• **EXERCISE REQUIREMENTS**
Look through the data that follows and copy each line with the string "pink".

• **GIVEN DATA**

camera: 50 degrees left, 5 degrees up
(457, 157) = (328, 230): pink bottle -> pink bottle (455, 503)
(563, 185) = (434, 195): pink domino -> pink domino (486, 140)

• **TASK OUTPUT**
(457, 157) = (328, 230): pink bottle -> pink bottle (455, 503)
(563, 185) = (434, 195): pink domino -> pink domino (486, 140)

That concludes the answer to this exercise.